[Change detection data]
╭──
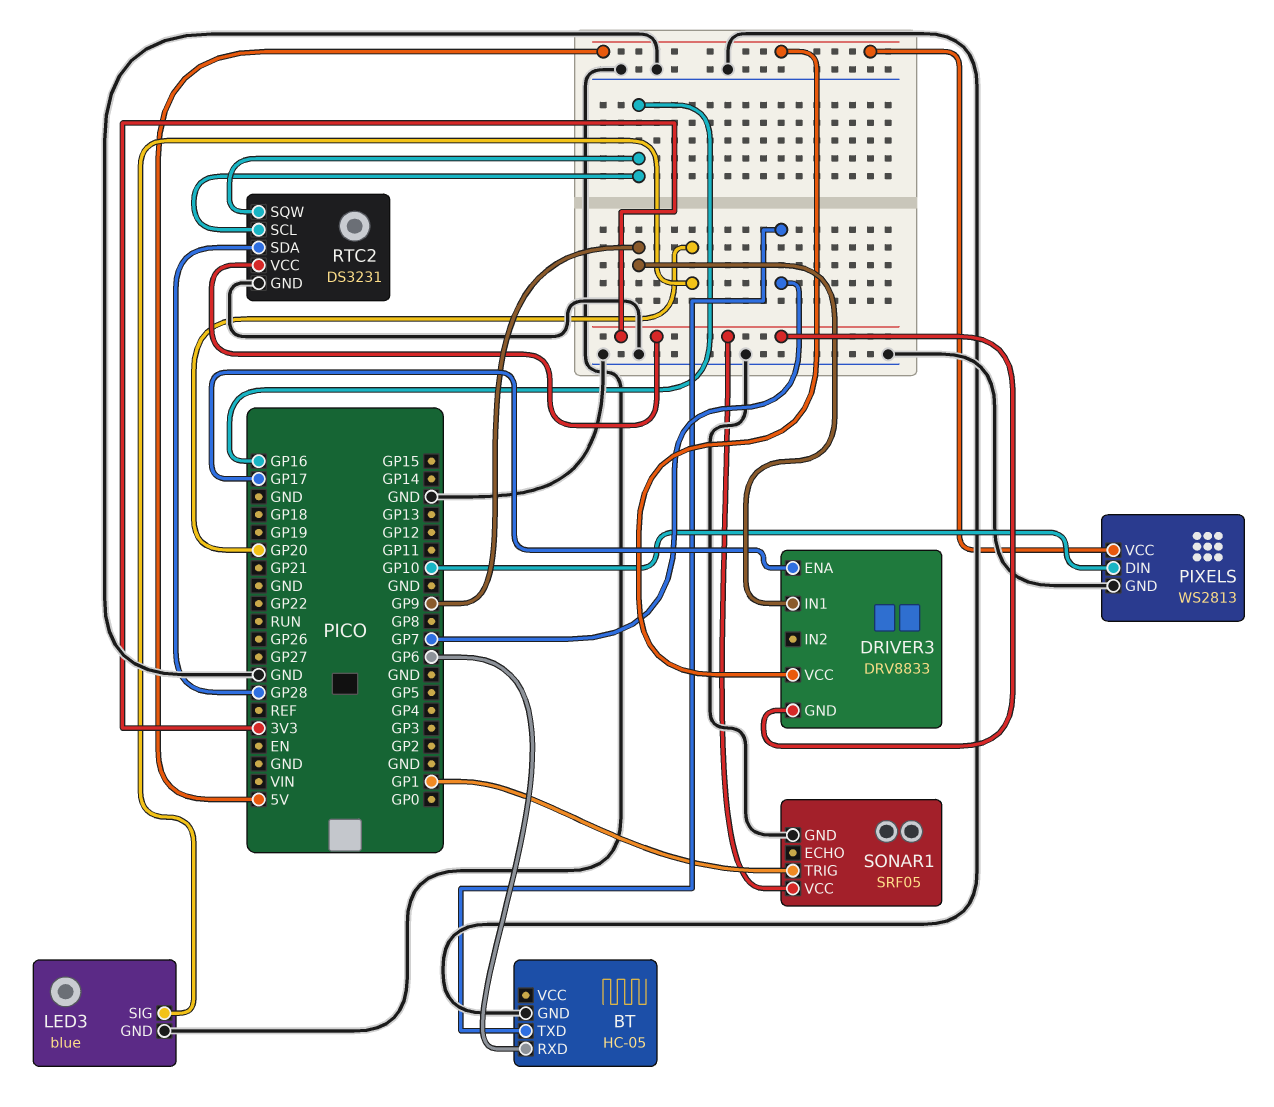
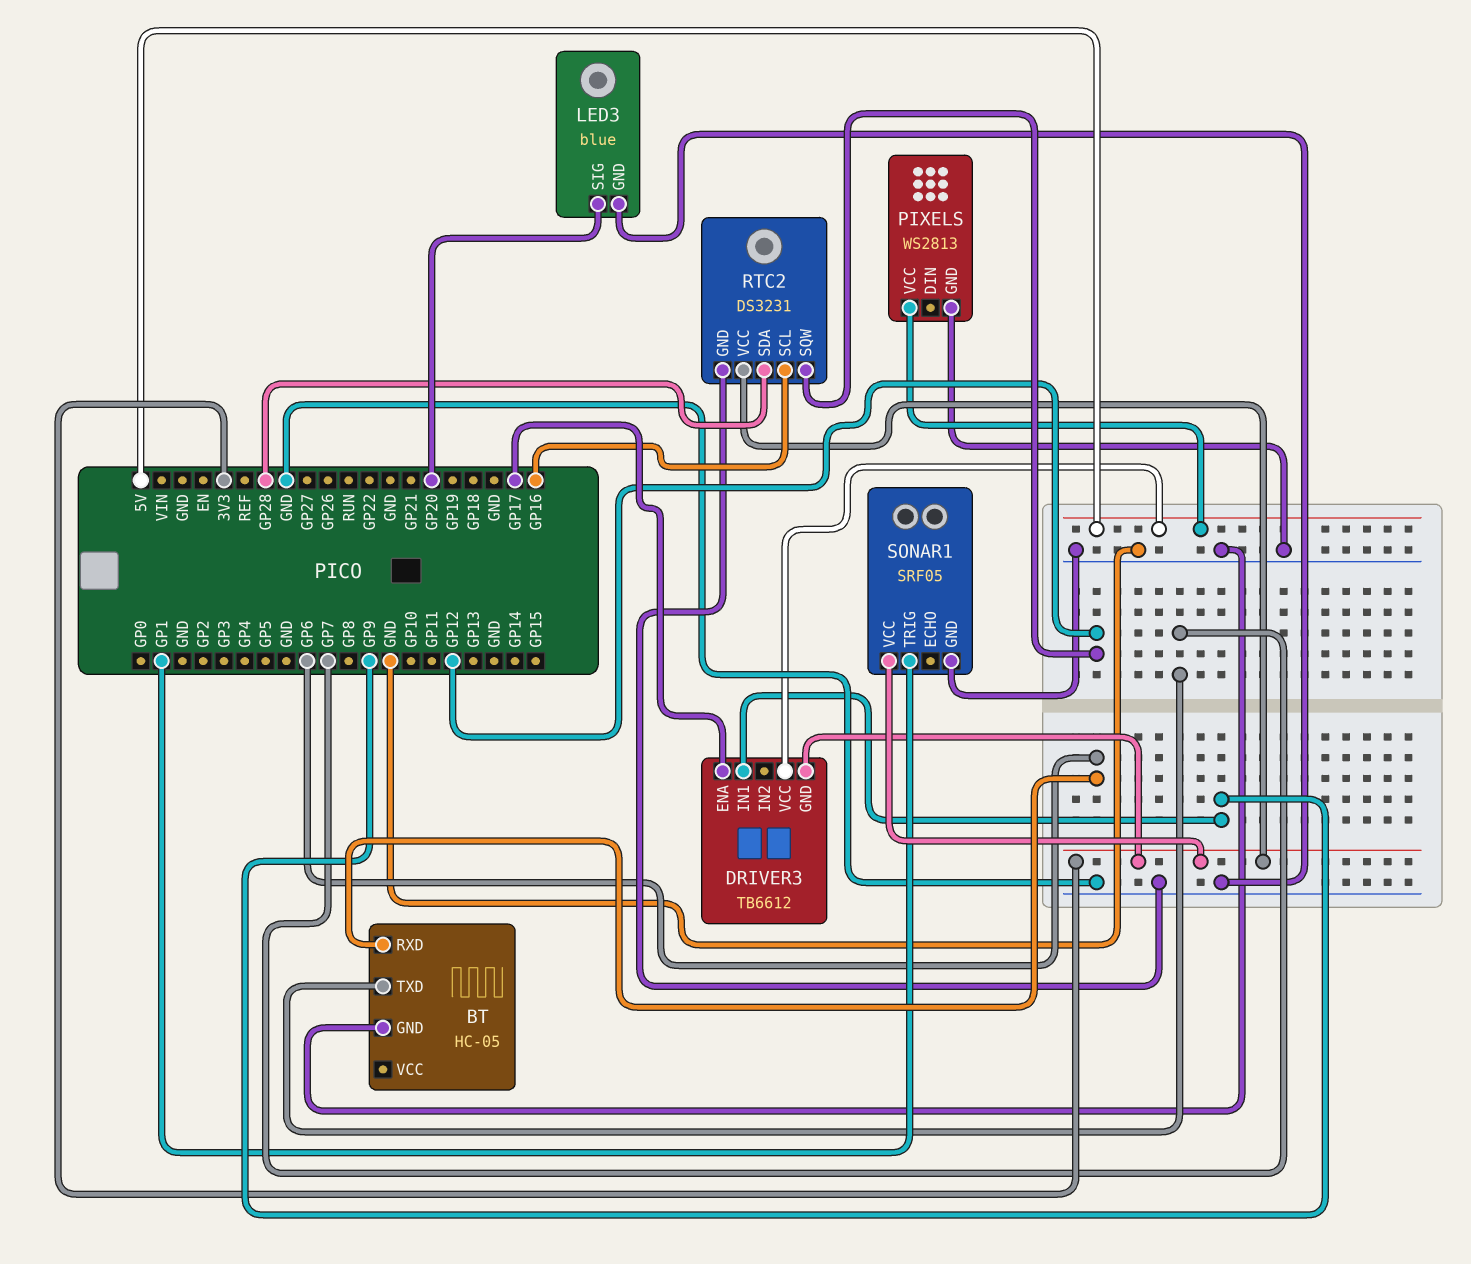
DRIVER3: DRV8833 -> TB6612
PIXELS pin DIN: GP10 -> none
RTC2 pin SQW: GP16 -> GP12

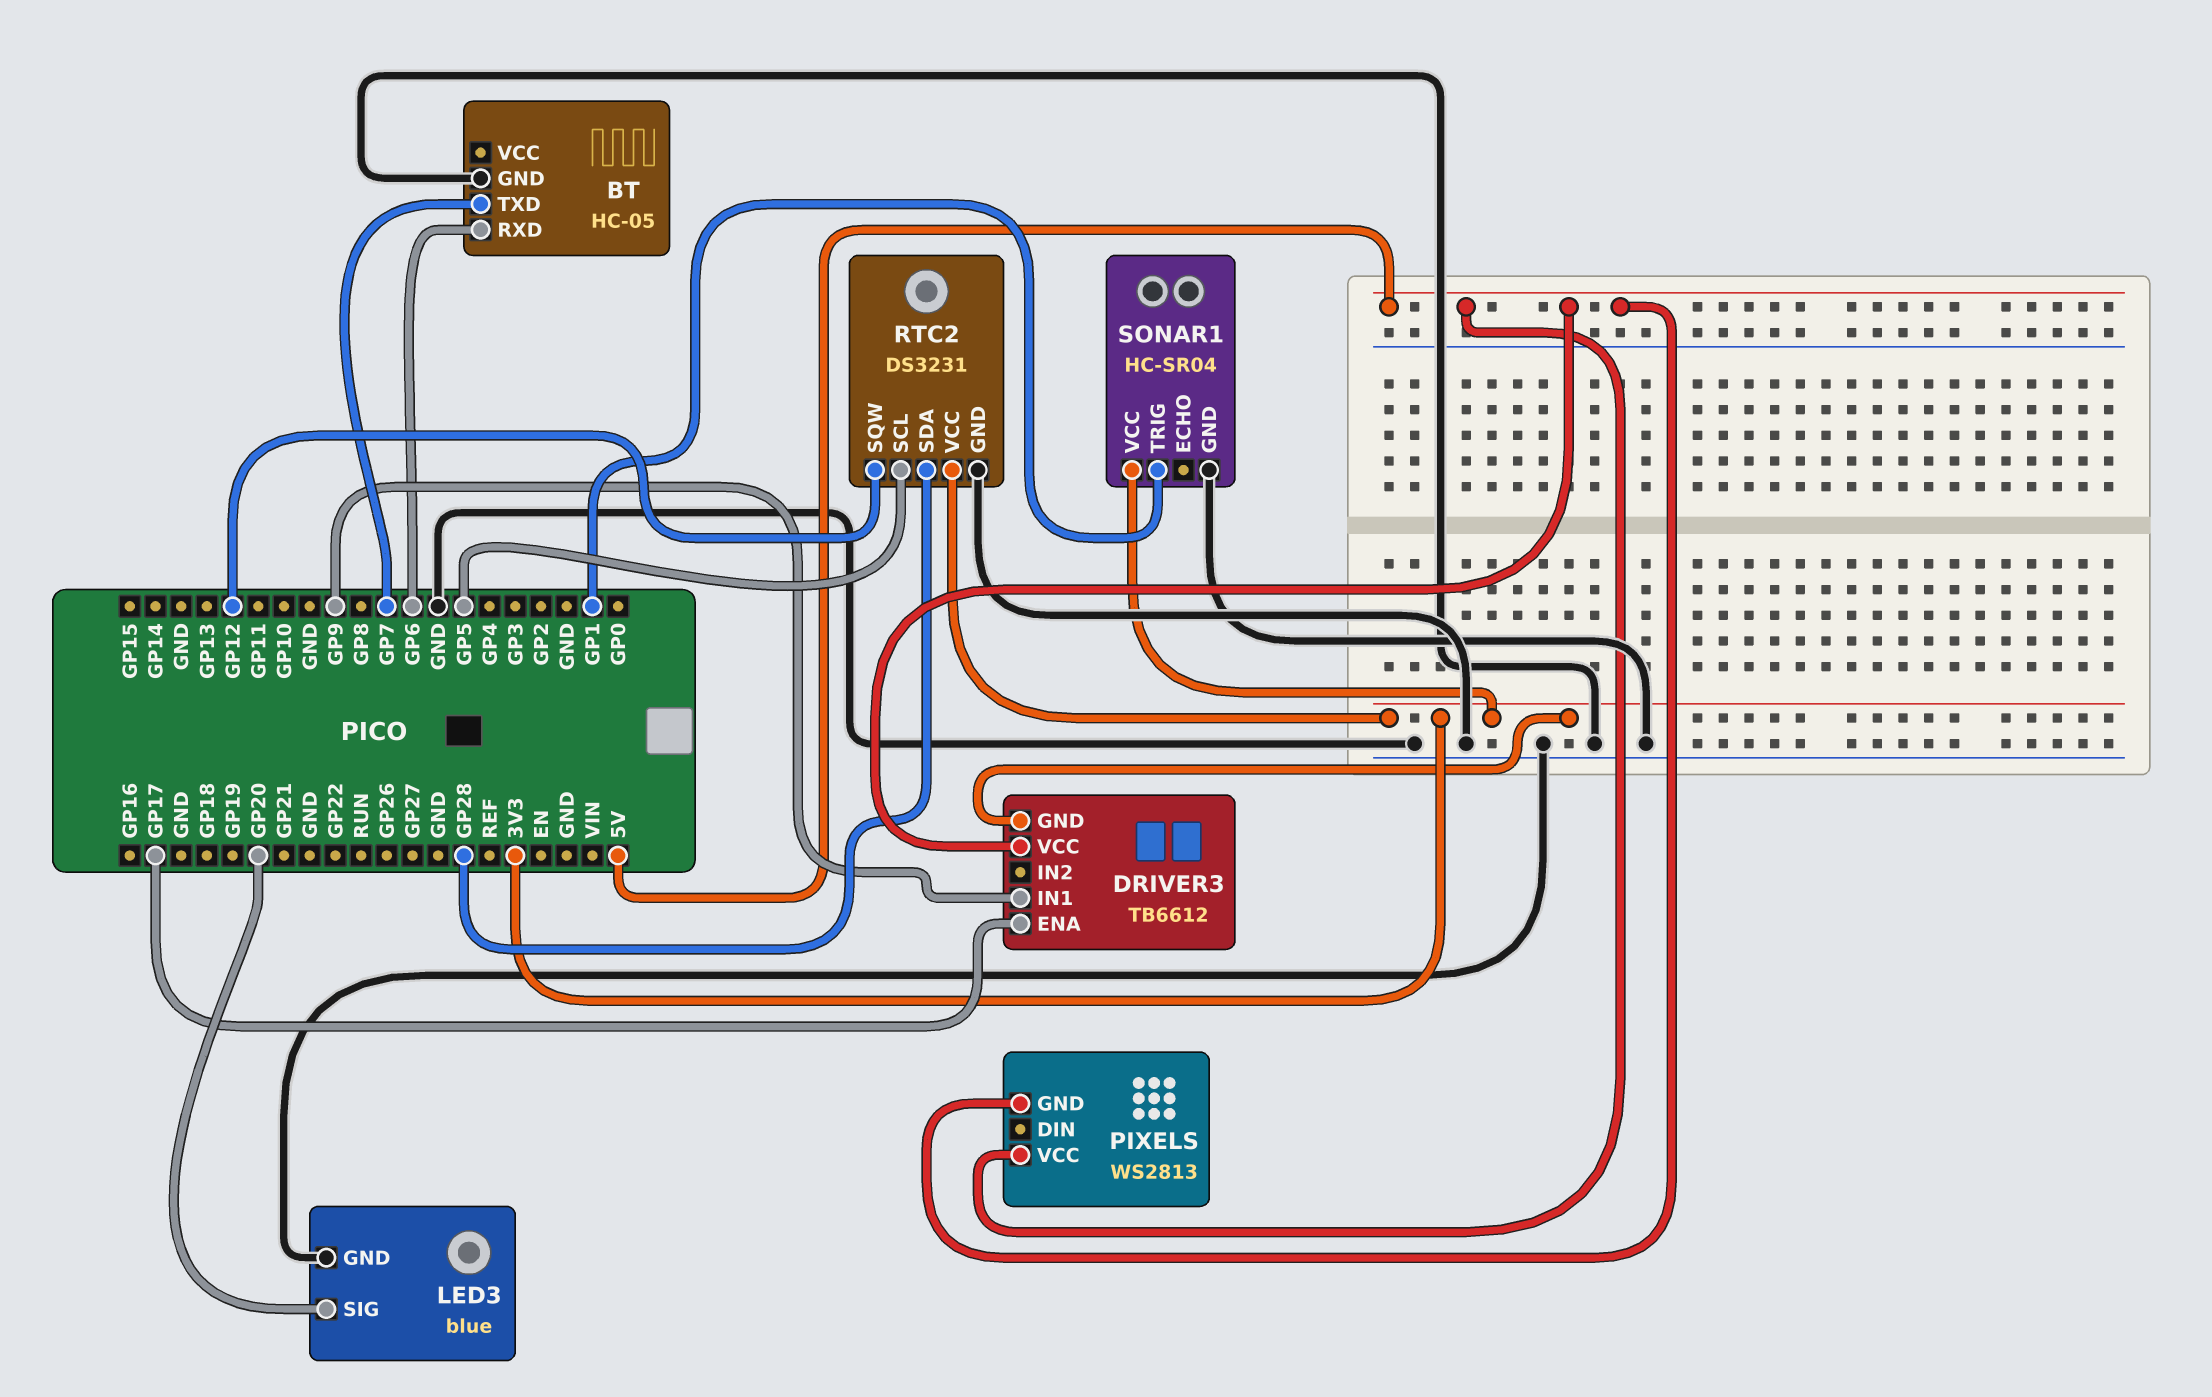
PIXELS pin GND: GND -> 5V
RTC2 pin SCL: GP16 -> GP5
SONAR1: SRF05 -> HC-SR04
╰──
▶ [WHAT THE TASK REQUIRES]: Copy out all the records exactly as they read, and omit the pictures.

▶ [TASK ANSWER]:
DRIVER3: DRV8833 -> TB6612
PIXELS pin DIN: GP10 -> none
RTC2 pin SQW: GP16 -> GP12

PIXELS pin GND: GND -> 5V
RTC2 pin SCL: GP16 -> GP5
SONAR1: SRF05 -> HC-SR04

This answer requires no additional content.